── INFORMATION SHOWN ──

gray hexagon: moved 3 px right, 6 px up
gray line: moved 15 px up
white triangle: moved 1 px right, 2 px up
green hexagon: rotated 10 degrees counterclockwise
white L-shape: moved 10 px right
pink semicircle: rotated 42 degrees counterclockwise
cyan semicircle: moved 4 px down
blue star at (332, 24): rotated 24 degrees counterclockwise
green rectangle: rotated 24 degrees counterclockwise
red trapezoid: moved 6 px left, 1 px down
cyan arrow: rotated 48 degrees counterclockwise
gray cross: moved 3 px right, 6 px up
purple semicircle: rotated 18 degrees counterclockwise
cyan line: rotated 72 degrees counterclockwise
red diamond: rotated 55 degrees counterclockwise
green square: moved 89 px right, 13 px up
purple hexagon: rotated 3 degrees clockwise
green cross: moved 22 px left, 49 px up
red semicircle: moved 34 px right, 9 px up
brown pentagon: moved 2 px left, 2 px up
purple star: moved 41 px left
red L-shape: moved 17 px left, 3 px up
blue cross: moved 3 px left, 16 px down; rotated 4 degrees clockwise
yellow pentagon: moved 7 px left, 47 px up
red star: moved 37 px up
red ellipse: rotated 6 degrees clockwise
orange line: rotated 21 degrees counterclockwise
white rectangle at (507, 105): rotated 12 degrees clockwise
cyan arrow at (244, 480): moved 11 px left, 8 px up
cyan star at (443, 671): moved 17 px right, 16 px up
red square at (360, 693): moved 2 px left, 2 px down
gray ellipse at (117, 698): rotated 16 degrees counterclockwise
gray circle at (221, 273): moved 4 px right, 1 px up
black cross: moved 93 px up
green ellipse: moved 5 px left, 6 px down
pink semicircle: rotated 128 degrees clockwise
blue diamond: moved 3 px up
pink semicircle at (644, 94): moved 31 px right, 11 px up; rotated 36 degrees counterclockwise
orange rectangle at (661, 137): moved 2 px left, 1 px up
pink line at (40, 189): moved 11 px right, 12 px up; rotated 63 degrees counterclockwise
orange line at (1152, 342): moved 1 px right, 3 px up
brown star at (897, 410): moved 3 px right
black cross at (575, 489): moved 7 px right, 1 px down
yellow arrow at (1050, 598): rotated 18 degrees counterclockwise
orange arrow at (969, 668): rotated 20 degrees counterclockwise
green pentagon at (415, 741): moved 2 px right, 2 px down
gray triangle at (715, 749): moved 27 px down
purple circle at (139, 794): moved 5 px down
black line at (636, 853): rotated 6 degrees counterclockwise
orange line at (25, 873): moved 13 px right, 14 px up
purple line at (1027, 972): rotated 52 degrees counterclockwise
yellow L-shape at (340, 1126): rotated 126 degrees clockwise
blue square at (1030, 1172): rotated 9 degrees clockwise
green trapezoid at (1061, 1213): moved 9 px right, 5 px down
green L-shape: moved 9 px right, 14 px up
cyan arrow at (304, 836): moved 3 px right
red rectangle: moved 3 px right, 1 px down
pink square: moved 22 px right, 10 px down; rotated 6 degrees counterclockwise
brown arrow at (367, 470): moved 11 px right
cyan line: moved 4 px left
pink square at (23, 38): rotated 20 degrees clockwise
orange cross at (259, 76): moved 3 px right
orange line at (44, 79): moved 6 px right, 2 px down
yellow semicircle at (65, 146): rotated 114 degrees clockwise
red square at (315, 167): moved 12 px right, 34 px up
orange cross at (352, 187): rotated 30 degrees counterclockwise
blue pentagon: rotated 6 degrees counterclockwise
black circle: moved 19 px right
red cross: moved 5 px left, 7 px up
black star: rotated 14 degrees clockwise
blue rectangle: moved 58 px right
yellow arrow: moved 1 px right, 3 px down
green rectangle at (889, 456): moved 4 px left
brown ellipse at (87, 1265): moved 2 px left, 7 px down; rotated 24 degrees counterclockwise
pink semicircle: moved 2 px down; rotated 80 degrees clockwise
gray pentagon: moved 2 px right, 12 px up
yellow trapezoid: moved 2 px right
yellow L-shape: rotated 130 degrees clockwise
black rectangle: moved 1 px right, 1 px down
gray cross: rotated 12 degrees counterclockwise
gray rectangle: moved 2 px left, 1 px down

───

## PROBLEM STATEMENT
Express every row above as a JSON list of strings, one string per line, leaving out any blank lines.

## COMPLETE ANSWER
[
  "gray hexagon: moved 3 px right, 6 px up",
  "gray line: moved 15 px up",
  "white triangle: moved 1 px right, 2 px up",
  "green hexagon: rotated 10 degrees counterclockwise",
  "white L-shape: moved 10 px right",
  "pink semicircle: rotated 42 degrees counterclockwise",
  "cyan semicircle: moved 4 px down",
  "blue star at (332, 24): rotated 24 degrees counterclockwise",
  "green rectangle: rotated 24 degrees counterclockwise",
  "red trapezoid: moved 6 px left, 1 px down",
  "cyan arrow: rotated 48 degrees counterclockwise",
  "gray cross: moved 3 px right, 6 px up",
  "purple semicircle: rotated 18 degrees counterclockwise",
  "cyan line: rotated 72 degrees counterclockwise",
  "red diamond: rotated 55 degrees counterclockwise",
  "green square: moved 89 px right, 13 px up",
  "purple hexagon: rotated 3 degrees clockwise",
  "green cross: moved 22 px left, 49 px up",
  "red semicircle: moved 34 px right, 9 px up",
  "brown pentagon: moved 2 px left, 2 px up",
  "purple star: moved 41 px left",
  "red L-shape: moved 17 px left, 3 px up",
  "blue cross: moved 3 px left, 16 px down; rotated 4 degrees clockwise",
  "yellow pentagon: moved 7 px left, 47 px up",
  "red star: moved 37 px up",
  "red ellipse: rotated 6 degrees clockwise",
  "orange line: rotated 21 degrees counterclockwise",
  "white rectangle at (507, 105): rotated 12 degrees clockwise",
  "cyan arrow at (244, 480): moved 11 px left, 8 px up",
  "cyan star at (443, 671): moved 17 px right, 16 px up",
  "red square at (360, 693): moved 2 px left, 2 px down",
  "gray ellipse at (117, 698): rotated 16 degrees counterclockwise",
  "gray circle at (221, 273): moved 4 px right, 1 px up",
  "black cross: moved 93 px up",
  "green ellipse: moved 5 px left, 6 px down",
  "pink semicircle: rotated 128 degrees clockwise",
  "blue diamond: moved 3 px up",
  "pink semicircle at (644, 94): moved 31 px right, 11 px up; rotated 36 degrees counterclockwise",
  "orange rectangle at (661, 137): moved 2 px left, 1 px up",
  "pink line at (40, 189): moved 11 px right, 12 px up; rotated 63 degrees counterclockwise",
  "orange line at (1152, 342): moved 1 px right, 3 px up",
  "brown star at (897, 410): moved 3 px right",
  "black cross at (575, 489): moved 7 px right, 1 px down",
  "yellow arrow at (1050, 598): rotated 18 degrees counterclockwise",
  "orange arrow at (969, 668): rotated 20 degrees counterclockwise",
  "green pentagon at (415, 741): moved 2 px right, 2 px down",
  "gray triangle at (715, 749): moved 27 px down",
  "purple circle at (139, 794): moved 5 px down",
  "black line at (636, 853): rotated 6 degrees counterclockwise",
  "orange line at (25, 873): moved 13 px right, 14 px up",
  "purple line at (1027, 972): rotated 52 degrees counterclockwise",
  "yellow L-shape at (340, 1126): rotated 126 degrees clockwise",
  "blue square at (1030, 1172): rotated 9 degrees clockwise",
  "green trapezoid at (1061, 1213): moved 9 px right, 5 px down",
  "green L-shape: moved 9 px right, 14 px up",
  "cyan arrow at (304, 836): moved 3 px right",
  "red rectangle: moved 3 px right, 1 px down",
  "pink square: moved 22 px right, 10 px down; rotated 6 degrees counterclockwise",
  "brown arrow at (367, 470): moved 11 px right",
  "cyan line: moved 4 px left",
  "pink square at (23, 38): rotated 20 degrees clockwise",
  "orange cross at (259, 76): moved 3 px right",
  "orange line at (44, 79): moved 6 px right, 2 px down",
  "yellow semicircle at (65, 146): rotated 114 degrees clockwise",
  "red square at (315, 167): moved 12 px right, 34 px up",
  "orange cross at (352, 187): rotated 30 degrees counterclockwise",
  "blue pentagon: rotated 6 degrees counterclockwise",
  "black circle: moved 19 px right",
  "red cross: moved 5 px left, 7 px up",
  "black star: rotated 14 degrees clockwise",
  "blue rectangle: moved 58 px right",
  "yellow arrow: moved 1 px right, 3 px down",
  "green rectangle at (889, 456): moved 4 px left",
  "brown ellipse at (87, 1265): moved 2 px left, 7 px down; rotated 24 degrees counterclockwise",
  "pink semicircle: moved 2 px down; rotated 80 degrees clockwise",
  "gray pentagon: moved 2 px right, 12 px up",
  "yellow trapezoid: moved 2 px right",
  "yellow L-shape: rotated 130 degrees clockwise",
  "black rectangle: moved 1 px right, 1 px down",
  "gray cross: rotated 12 degrees counterclockwise",
  "gray rectangle: moved 2 px left, 1 px down"
]